DATA FOR THIS TASK:
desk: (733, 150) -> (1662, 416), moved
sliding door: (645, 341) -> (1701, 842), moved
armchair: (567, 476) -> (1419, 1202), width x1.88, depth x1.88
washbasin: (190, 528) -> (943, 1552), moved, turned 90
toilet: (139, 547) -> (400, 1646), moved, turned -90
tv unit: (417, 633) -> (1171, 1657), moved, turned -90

WHAT THE EXERCISE ASKS:
What is needed is every line of the records that contains the word "moved".

RESPONSE BELOW:
desk: (733, 150) -> (1662, 416), moved
sliding door: (645, 341) -> (1701, 842), moved
washbasin: (190, 528) -> (943, 1552), moved, turned 90
toilet: (139, 547) -> (400, 1646), moved, turned -90
tv unit: (417, 633) -> (1171, 1657), moved, turned -90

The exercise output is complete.